### THE INPUT ###

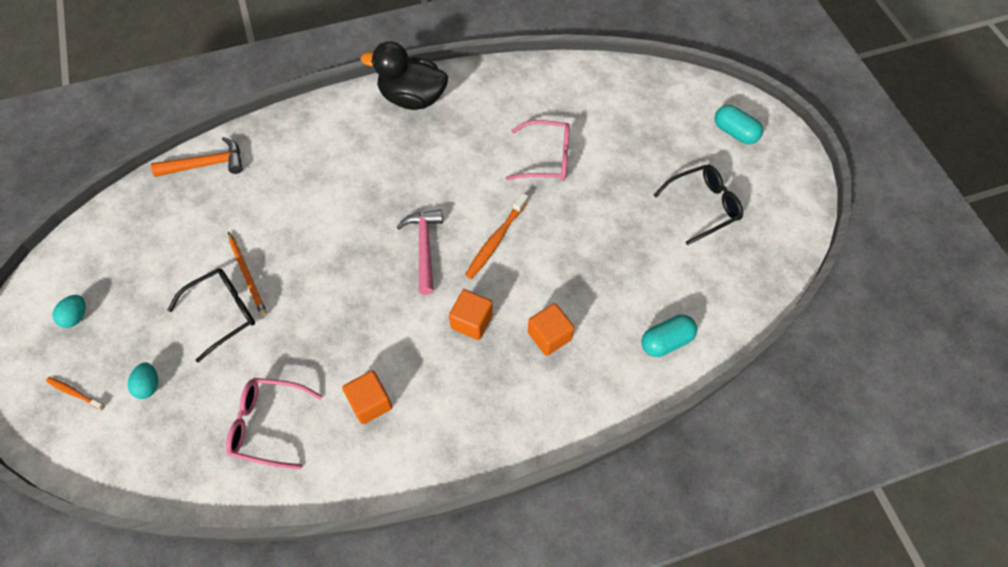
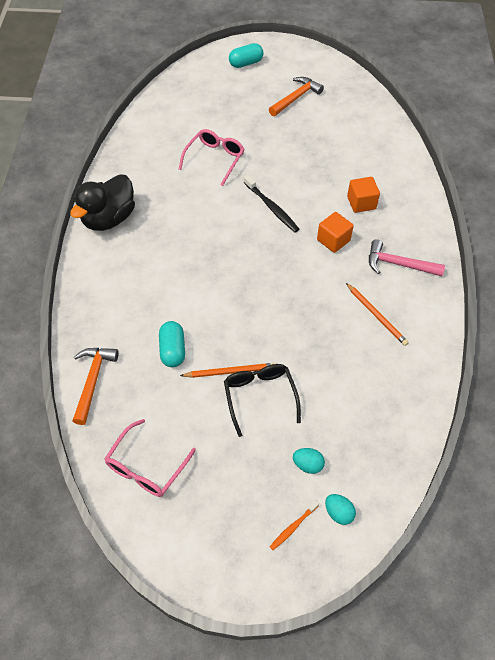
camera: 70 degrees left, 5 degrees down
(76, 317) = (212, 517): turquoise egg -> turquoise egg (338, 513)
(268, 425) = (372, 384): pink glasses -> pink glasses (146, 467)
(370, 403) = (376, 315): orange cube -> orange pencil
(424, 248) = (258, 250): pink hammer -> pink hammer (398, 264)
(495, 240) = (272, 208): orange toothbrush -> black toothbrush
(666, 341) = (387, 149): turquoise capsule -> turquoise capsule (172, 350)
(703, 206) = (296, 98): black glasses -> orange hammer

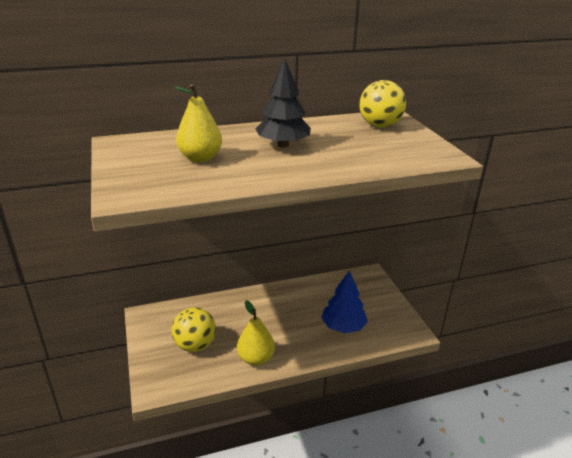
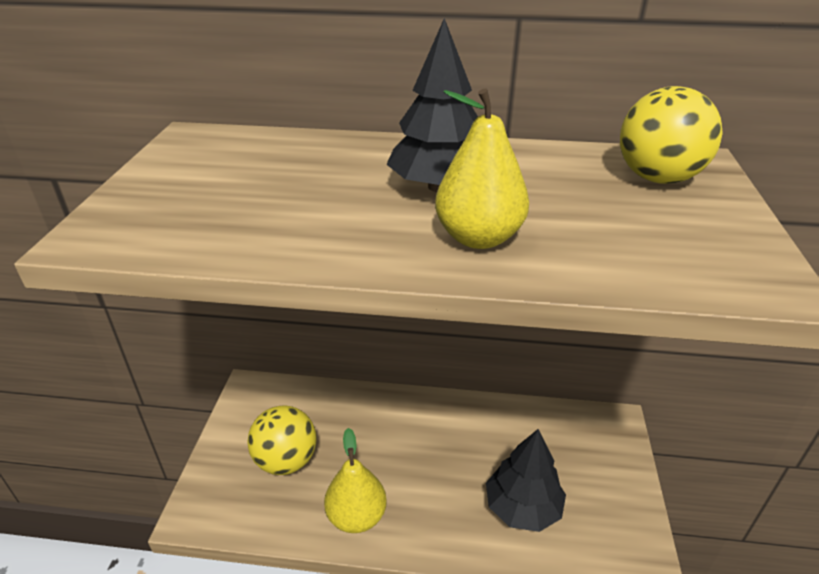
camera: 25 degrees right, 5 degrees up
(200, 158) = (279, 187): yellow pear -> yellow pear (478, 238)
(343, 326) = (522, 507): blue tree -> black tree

###
### THE INPUT ###

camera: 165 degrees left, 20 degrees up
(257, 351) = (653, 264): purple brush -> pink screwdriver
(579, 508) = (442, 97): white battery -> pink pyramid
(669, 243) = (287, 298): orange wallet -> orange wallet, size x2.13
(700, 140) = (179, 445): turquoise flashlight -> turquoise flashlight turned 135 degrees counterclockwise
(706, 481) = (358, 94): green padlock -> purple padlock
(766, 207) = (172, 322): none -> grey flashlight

###

Above are entries; state the number of lines among them that contain "turquoise", and nothing else.

3